The answer should be an exact repeat of the stretch of material below from the line containing "none -> purple round brick A2 level 1" through the line containing "none -> purple brick I7 level 4".

--

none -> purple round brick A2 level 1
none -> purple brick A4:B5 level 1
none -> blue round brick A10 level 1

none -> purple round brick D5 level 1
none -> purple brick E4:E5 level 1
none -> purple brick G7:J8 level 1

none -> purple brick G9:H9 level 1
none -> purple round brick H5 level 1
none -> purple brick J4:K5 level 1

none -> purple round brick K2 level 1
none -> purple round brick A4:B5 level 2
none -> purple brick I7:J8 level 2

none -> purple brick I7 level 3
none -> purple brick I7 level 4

--

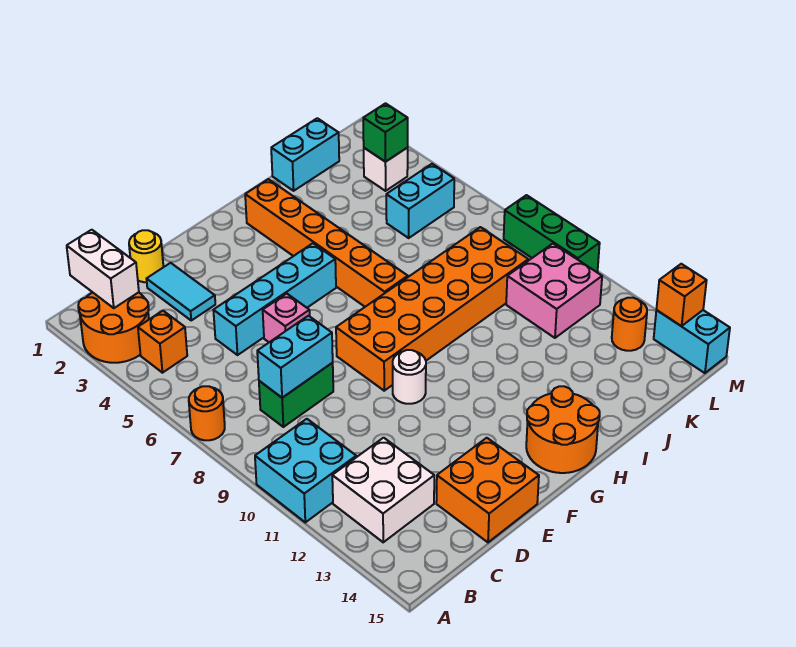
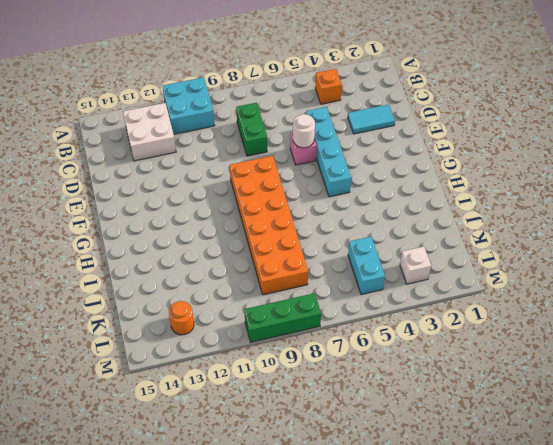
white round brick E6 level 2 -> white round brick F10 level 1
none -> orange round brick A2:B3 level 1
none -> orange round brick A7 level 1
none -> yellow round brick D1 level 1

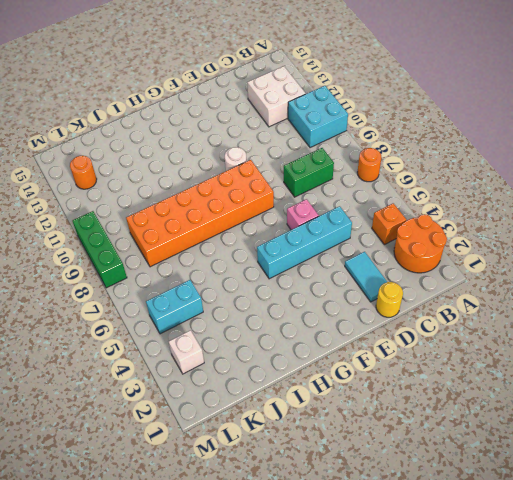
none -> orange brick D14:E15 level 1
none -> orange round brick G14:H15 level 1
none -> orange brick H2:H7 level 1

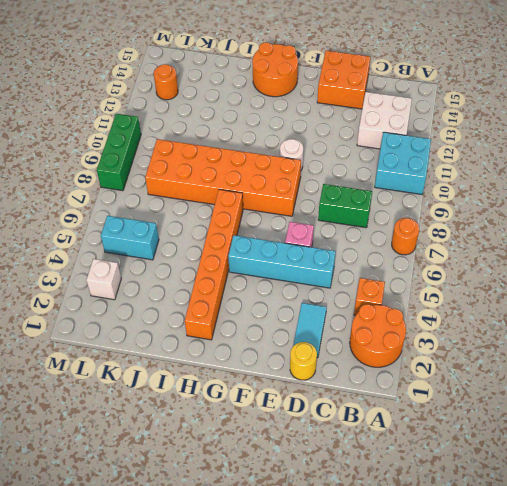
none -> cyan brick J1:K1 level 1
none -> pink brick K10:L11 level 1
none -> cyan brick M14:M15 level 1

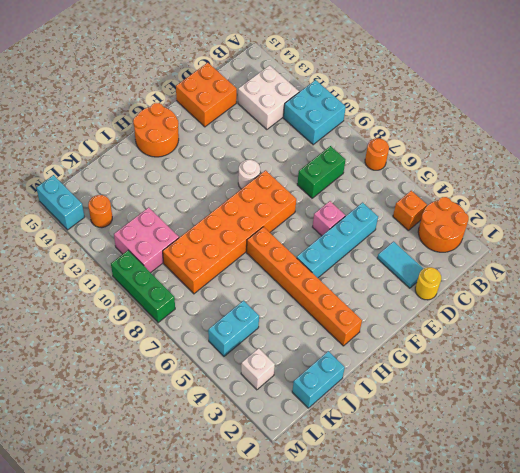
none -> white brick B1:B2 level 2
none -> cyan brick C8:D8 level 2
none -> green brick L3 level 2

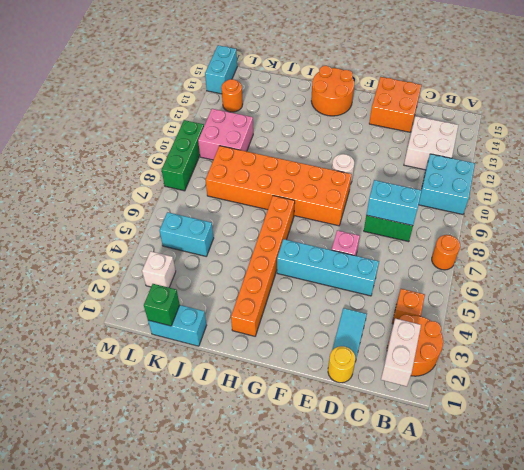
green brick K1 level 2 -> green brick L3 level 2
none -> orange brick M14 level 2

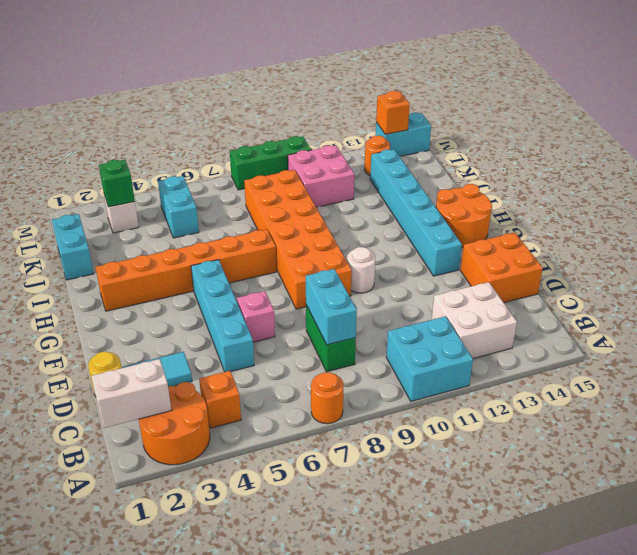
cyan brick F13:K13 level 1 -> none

--

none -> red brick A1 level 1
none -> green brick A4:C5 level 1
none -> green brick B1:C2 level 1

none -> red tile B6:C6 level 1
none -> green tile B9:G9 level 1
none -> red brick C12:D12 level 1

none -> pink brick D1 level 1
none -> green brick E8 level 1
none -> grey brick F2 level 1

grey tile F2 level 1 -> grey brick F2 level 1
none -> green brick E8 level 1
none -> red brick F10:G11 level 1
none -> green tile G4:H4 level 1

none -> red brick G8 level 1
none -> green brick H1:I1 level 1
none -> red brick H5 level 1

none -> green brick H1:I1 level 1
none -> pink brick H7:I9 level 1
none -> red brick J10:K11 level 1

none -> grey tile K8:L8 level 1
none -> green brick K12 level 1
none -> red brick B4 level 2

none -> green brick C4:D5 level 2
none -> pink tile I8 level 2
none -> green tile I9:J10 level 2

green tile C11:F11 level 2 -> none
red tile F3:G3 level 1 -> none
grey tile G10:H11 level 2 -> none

--

▸ **SOLUTION TO THE EXERCISE**
none -> purple round brick A2 level 1
none -> purple brick A4:B5 level 1
none -> blue round brick A10 level 1

none -> purple round brick D5 level 1
none -> purple brick E4:E5 level 1
none -> purple brick G7:J8 level 1

none -> purple brick G9:H9 level 1
none -> purple round brick H5 level 1
none -> purple brick J4:K5 level 1

none -> purple round brick K2 level 1
none -> purple round brick A4:B5 level 2
none -> purple brick I7:J8 level 2

none -> purple brick I7 level 3
none -> purple brick I7 level 4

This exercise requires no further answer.